> YOUR ASSIGNMENT
Write out only the final part of the records below. It begins with the line that contains "green circle: (192, 177) -> (194, 195), moved" and ends with the last line.
Segment Start: EXERCISE INPUTS
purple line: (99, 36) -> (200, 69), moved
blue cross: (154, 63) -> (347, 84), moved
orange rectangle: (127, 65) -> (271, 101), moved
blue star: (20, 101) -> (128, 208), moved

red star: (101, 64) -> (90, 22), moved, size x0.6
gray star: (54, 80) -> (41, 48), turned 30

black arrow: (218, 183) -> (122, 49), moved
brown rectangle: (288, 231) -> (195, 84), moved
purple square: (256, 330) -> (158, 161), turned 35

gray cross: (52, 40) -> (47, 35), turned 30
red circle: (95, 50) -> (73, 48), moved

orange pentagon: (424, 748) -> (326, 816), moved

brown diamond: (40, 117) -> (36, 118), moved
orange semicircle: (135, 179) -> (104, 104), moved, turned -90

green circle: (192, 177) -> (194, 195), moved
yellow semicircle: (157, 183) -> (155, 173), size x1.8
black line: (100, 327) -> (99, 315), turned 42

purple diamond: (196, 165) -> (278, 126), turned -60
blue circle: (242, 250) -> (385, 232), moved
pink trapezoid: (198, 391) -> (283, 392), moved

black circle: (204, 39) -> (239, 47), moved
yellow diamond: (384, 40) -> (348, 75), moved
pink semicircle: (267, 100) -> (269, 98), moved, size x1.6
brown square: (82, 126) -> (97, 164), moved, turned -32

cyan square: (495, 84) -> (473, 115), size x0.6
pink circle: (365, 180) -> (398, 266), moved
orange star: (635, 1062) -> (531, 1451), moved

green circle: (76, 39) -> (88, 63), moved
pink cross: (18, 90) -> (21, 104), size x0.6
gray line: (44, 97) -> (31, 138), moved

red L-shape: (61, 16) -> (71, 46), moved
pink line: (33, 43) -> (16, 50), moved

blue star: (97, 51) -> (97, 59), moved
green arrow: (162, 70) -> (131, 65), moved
Segment End: EXERCISE INPUTS
> TASK OUTPUT
green circle: (192, 177) -> (194, 195), moved
yellow semicircle: (157, 183) -> (155, 173), size x1.8
black line: (100, 327) -> (99, 315), turned 42

purple diamond: (196, 165) -> (278, 126), turned -60
blue circle: (242, 250) -> (385, 232), moved
pink trapezoid: (198, 391) -> (283, 392), moved

black circle: (204, 39) -> (239, 47), moved
yellow diamond: (384, 40) -> (348, 75), moved
pink semicircle: (267, 100) -> (269, 98), moved, size x1.6
brown square: (82, 126) -> (97, 164), moved, turned -32

cyan square: (495, 84) -> (473, 115), size x0.6
pink circle: (365, 180) -> (398, 266), moved
orange star: (635, 1062) -> (531, 1451), moved

green circle: (76, 39) -> (88, 63), moved
pink cross: (18, 90) -> (21, 104), size x0.6
gray line: (44, 97) -> (31, 138), moved

red L-shape: (61, 16) -> (71, 46), moved
pink line: (33, 43) -> (16, 50), moved

blue star: (97, 51) -> (97, 59), moved
green arrow: (162, 70) -> (131, 65), moved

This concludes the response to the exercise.